> [YOUR INSTRUCTIONS] Line filter on the word "cyan": copy each matching line from the entries.

> [GIVEN DATA]

****

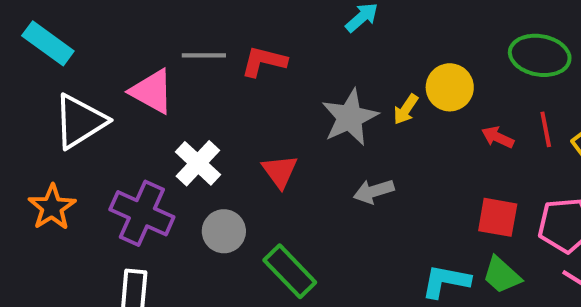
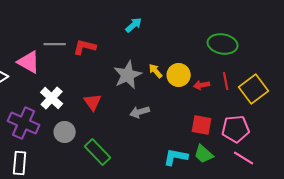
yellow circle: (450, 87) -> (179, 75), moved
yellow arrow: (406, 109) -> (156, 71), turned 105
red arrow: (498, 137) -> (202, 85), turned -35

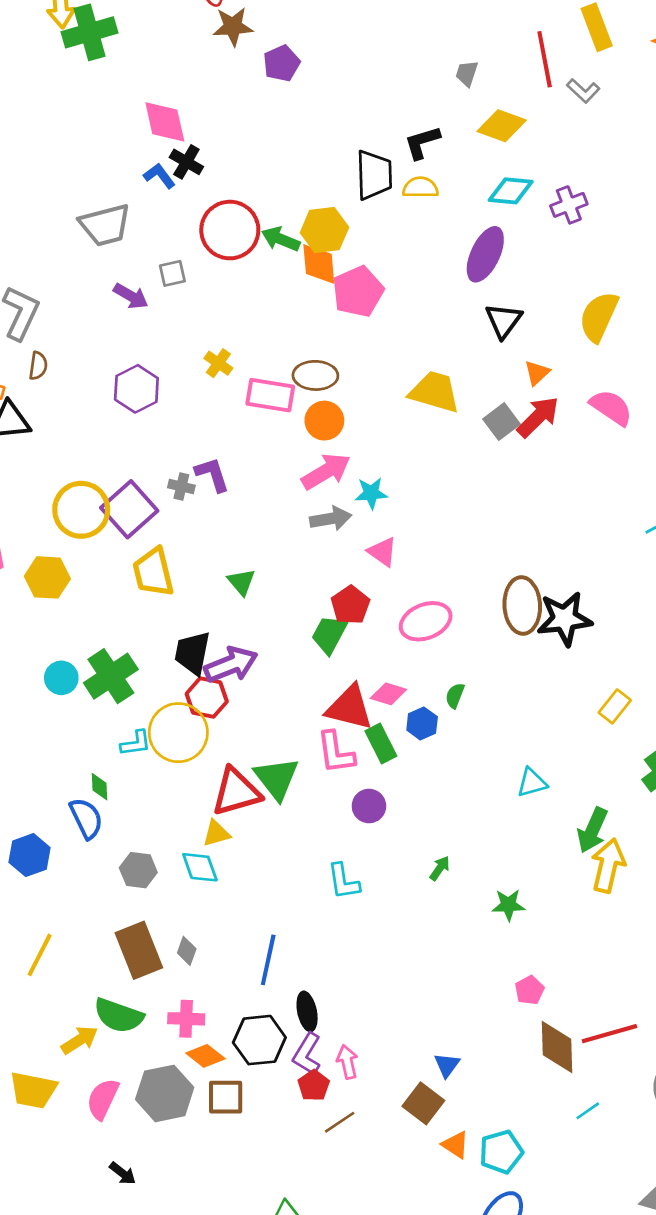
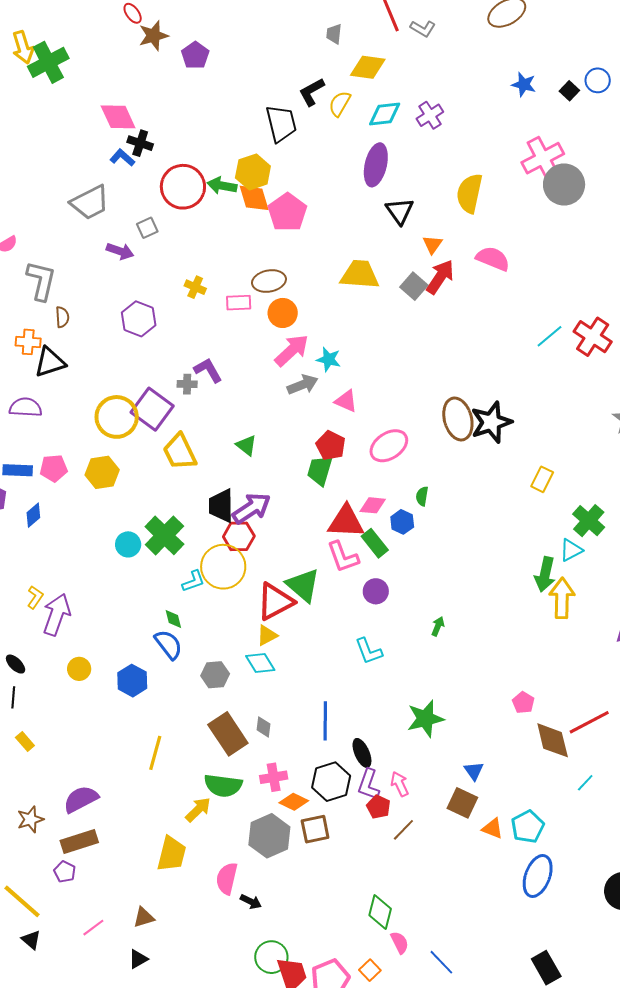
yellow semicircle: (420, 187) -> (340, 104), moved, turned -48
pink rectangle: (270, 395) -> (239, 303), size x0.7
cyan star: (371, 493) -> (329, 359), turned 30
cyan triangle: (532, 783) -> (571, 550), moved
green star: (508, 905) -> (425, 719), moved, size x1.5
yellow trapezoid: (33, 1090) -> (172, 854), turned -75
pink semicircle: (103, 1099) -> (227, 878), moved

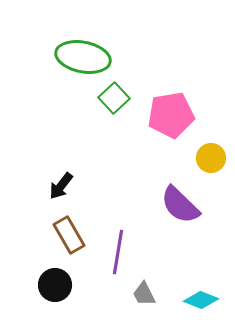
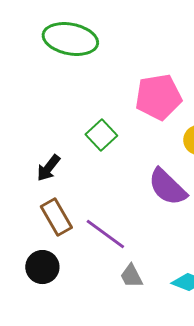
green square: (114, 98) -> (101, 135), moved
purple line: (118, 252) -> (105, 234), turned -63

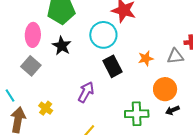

****

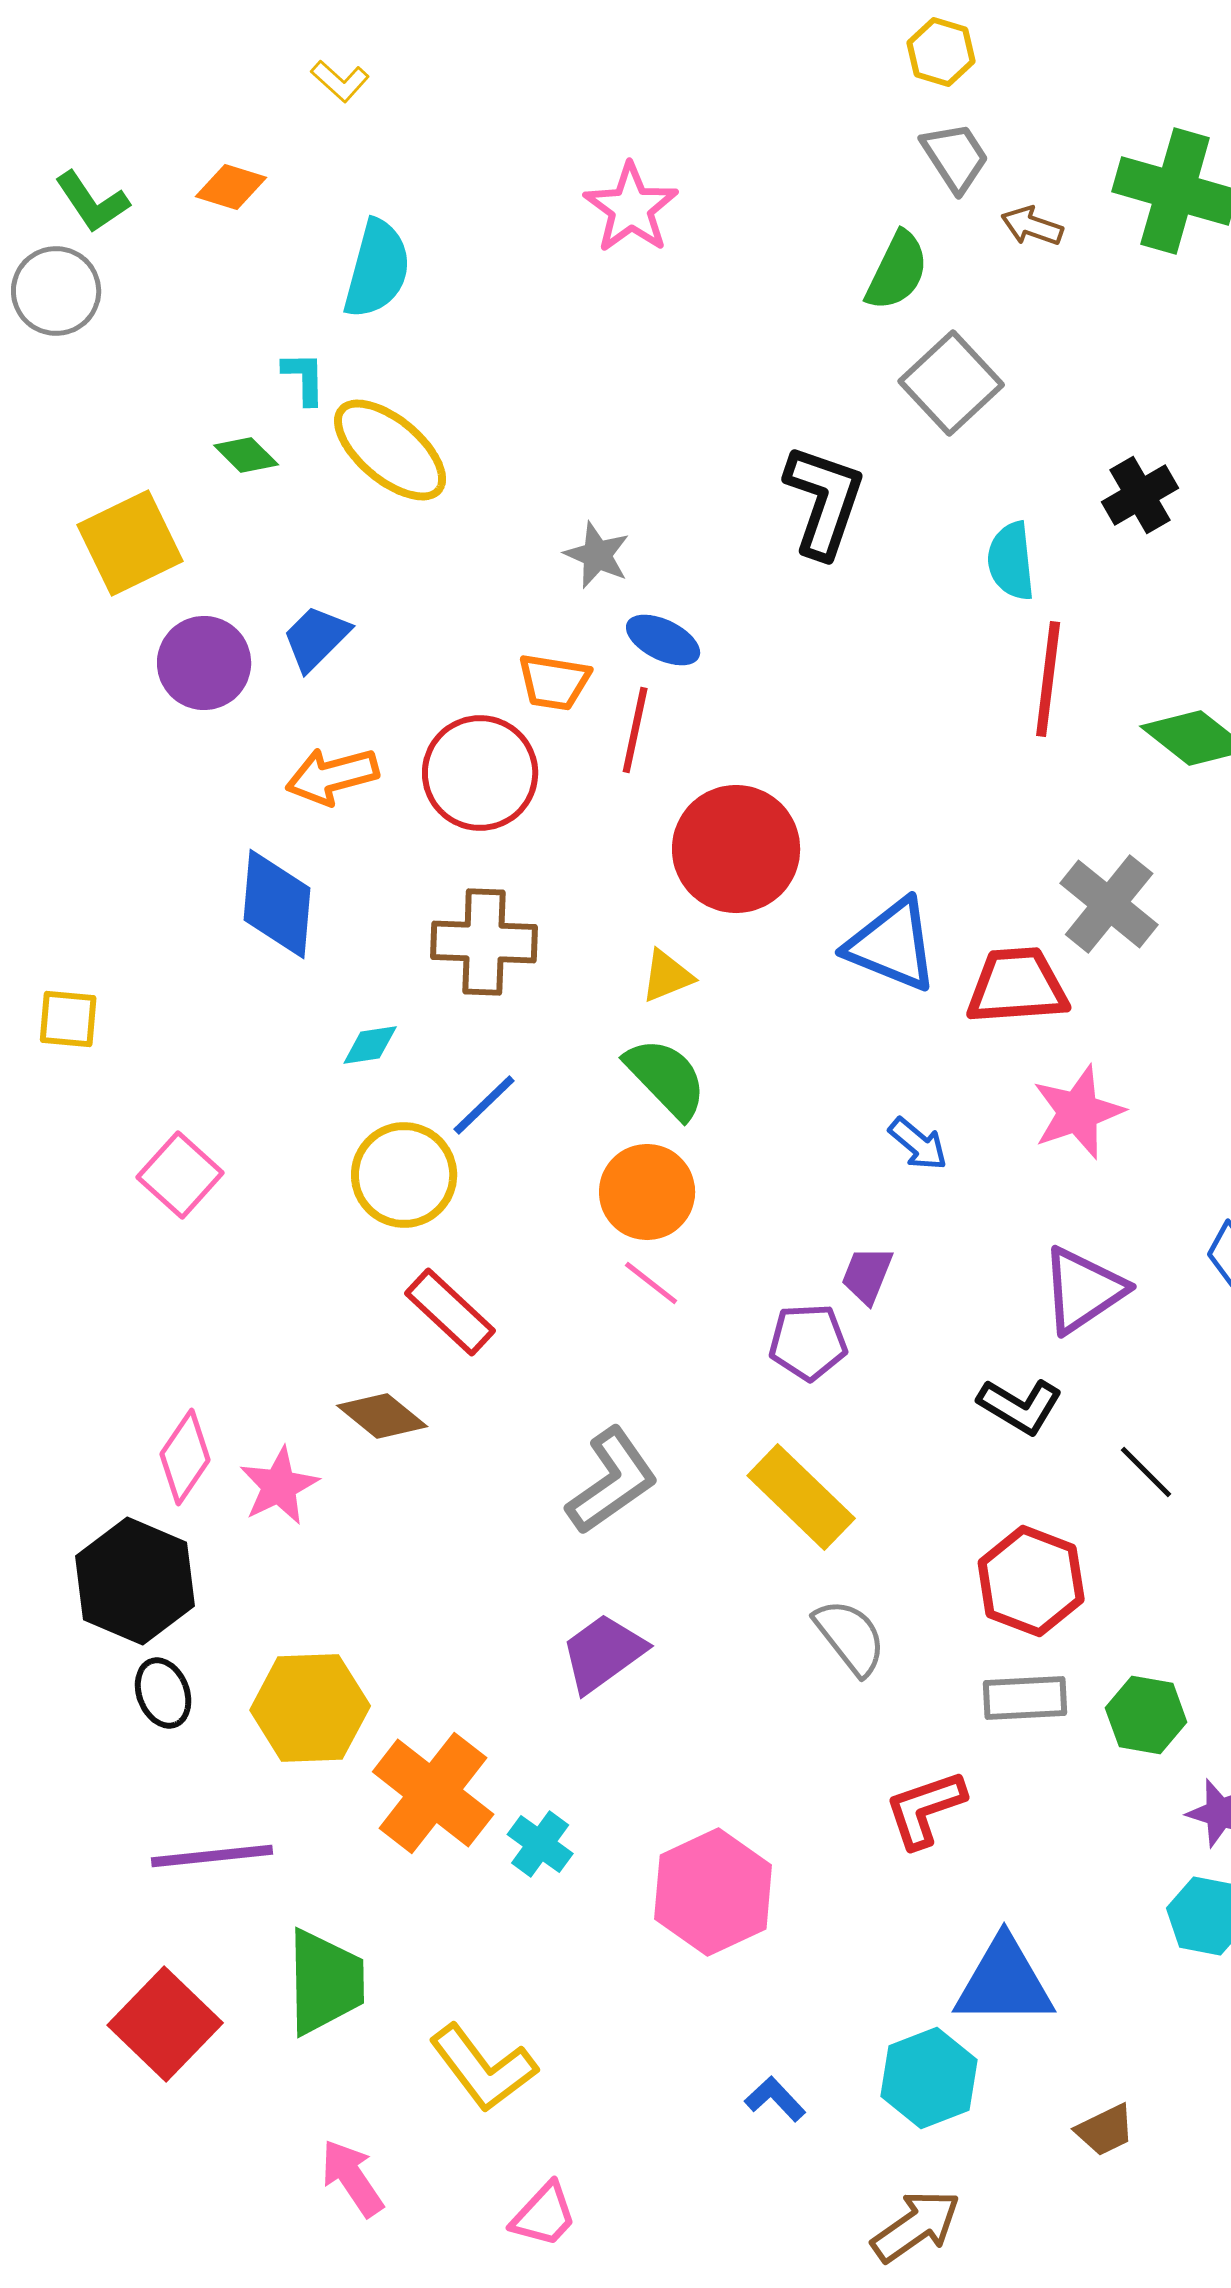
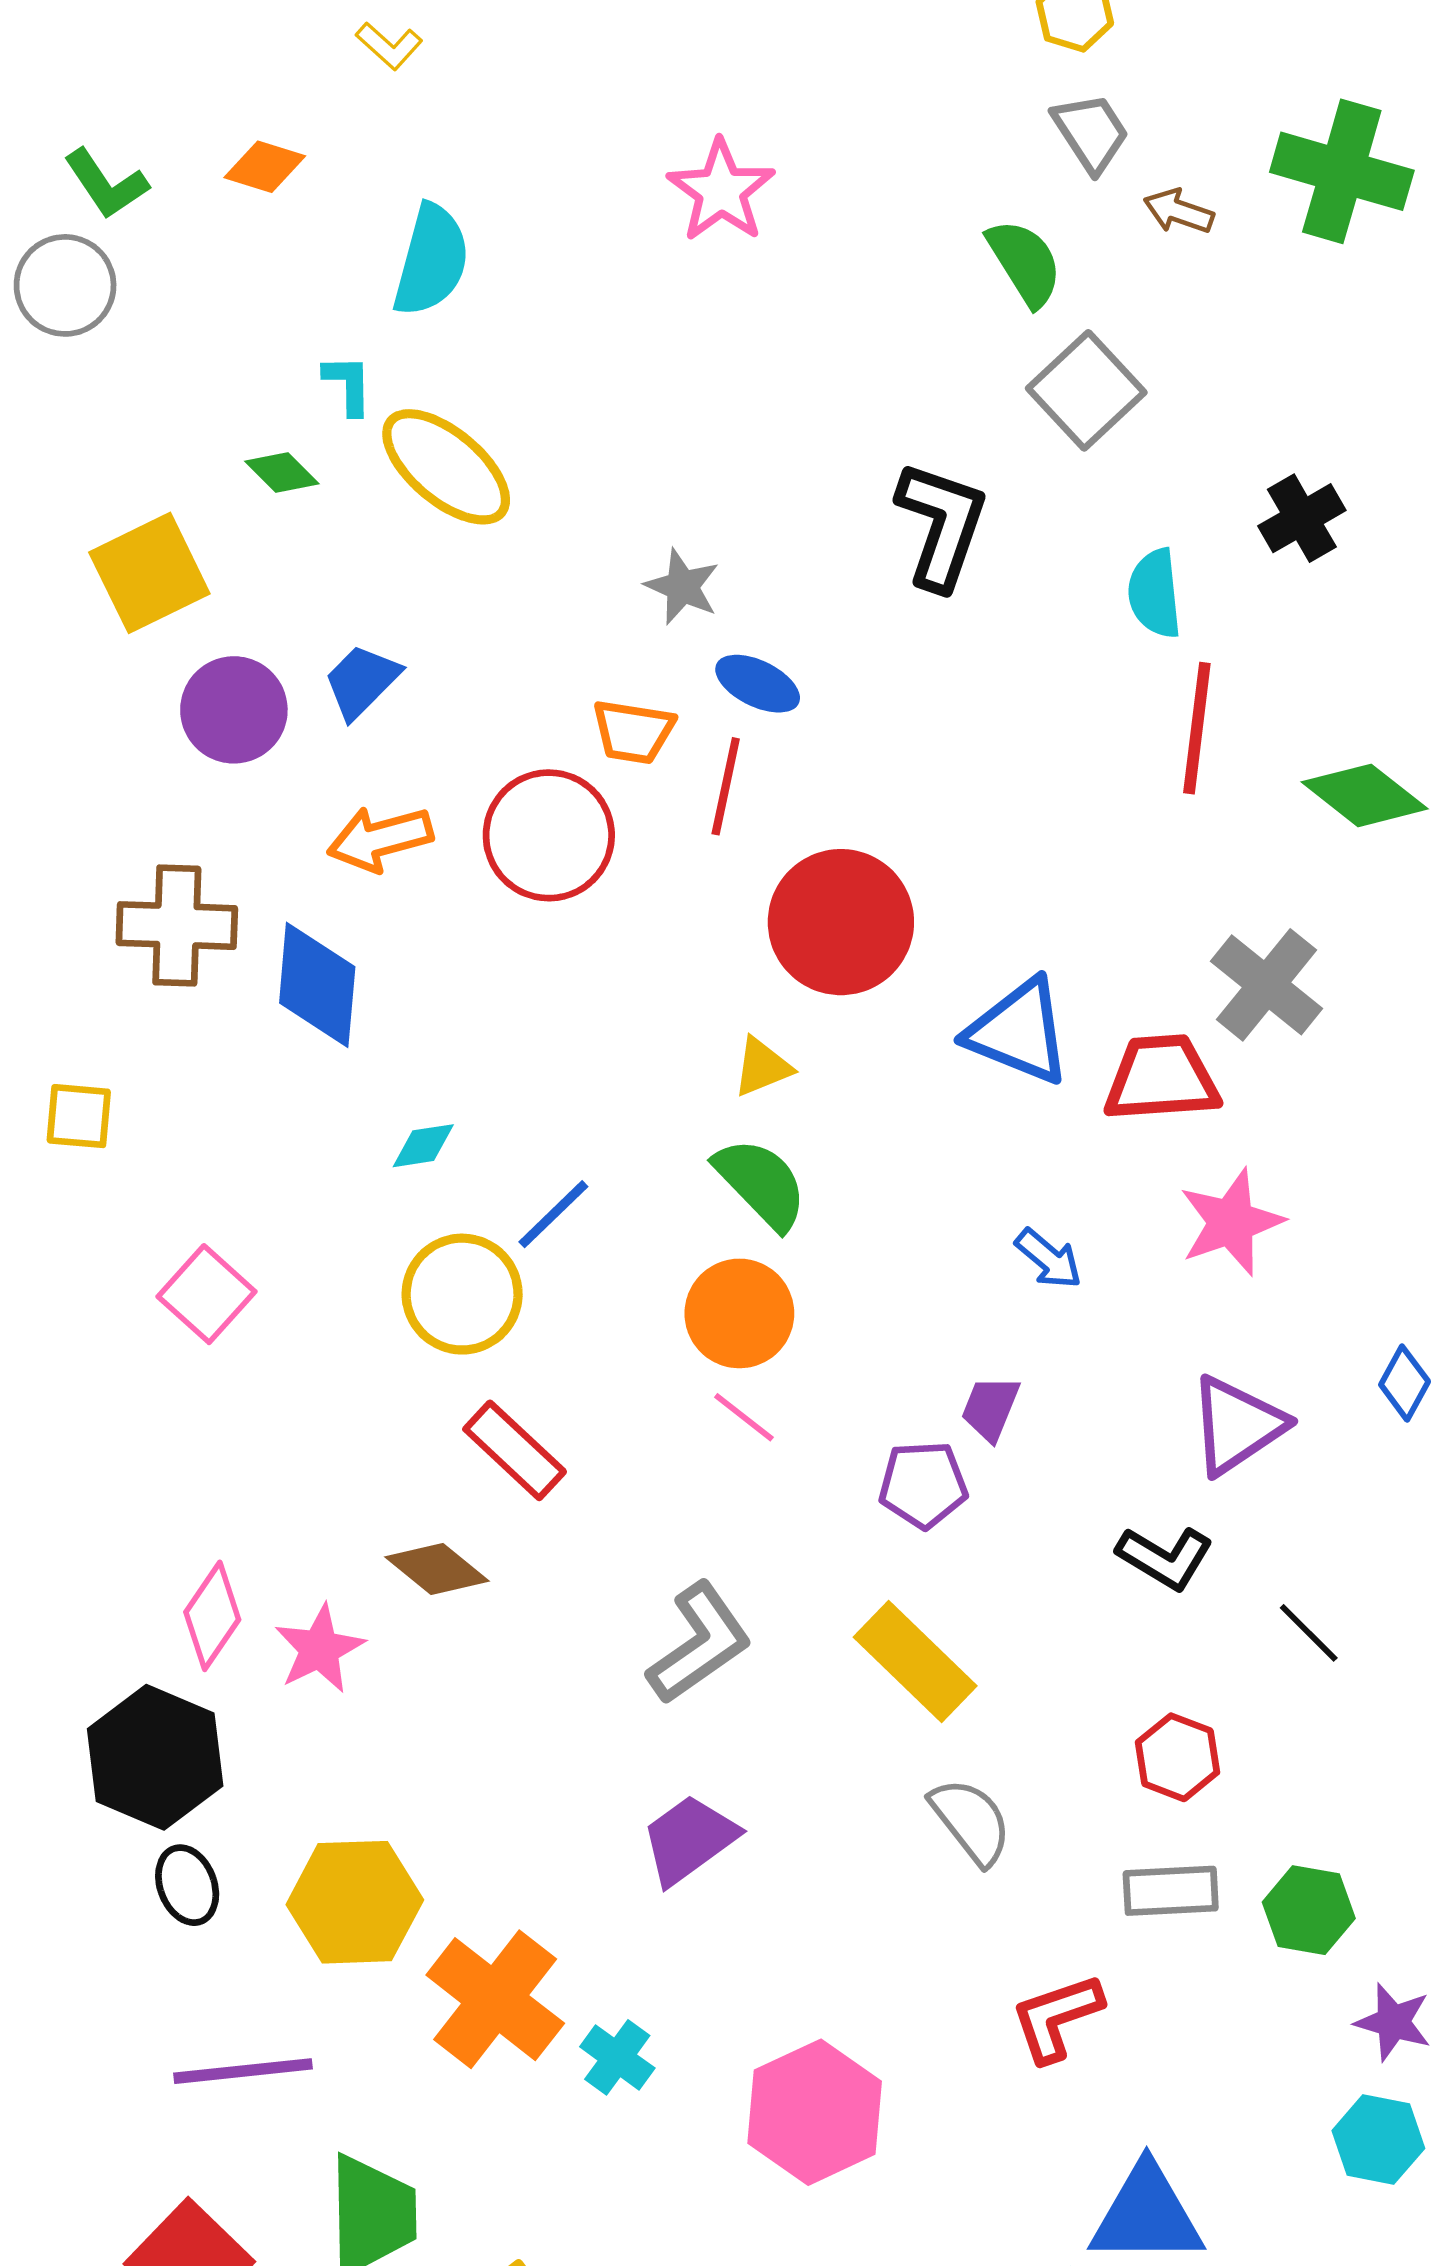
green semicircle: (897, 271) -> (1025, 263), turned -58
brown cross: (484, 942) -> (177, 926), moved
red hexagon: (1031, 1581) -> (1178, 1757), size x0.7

****

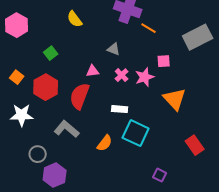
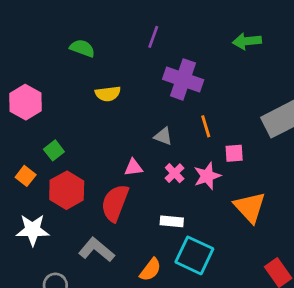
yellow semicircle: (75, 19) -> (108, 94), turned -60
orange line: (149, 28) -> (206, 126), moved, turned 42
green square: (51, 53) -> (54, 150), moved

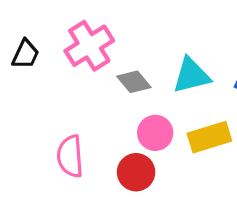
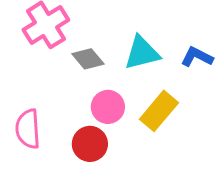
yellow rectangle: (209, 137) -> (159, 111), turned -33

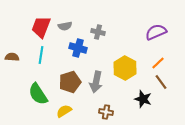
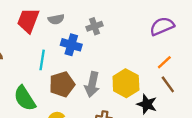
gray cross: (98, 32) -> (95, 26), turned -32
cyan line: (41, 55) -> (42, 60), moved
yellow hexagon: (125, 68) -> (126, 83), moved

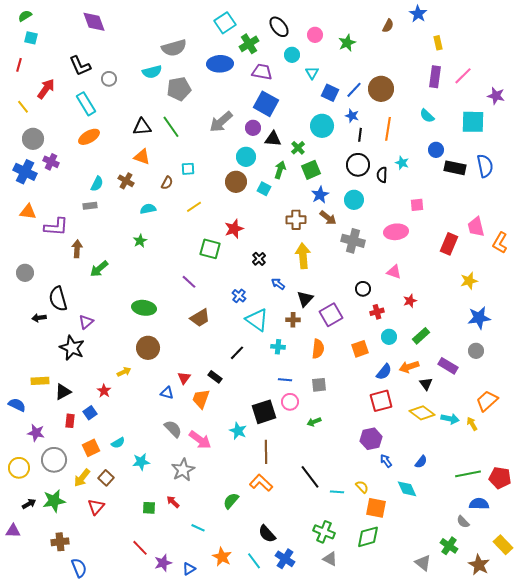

****

> [YOUR RESPONSE]
cyan star: (371, 493) -> (329, 359), turned 30
cyan triangle: (532, 783) -> (571, 550), moved
cyan line: (41, 55) -> (42, 60), moved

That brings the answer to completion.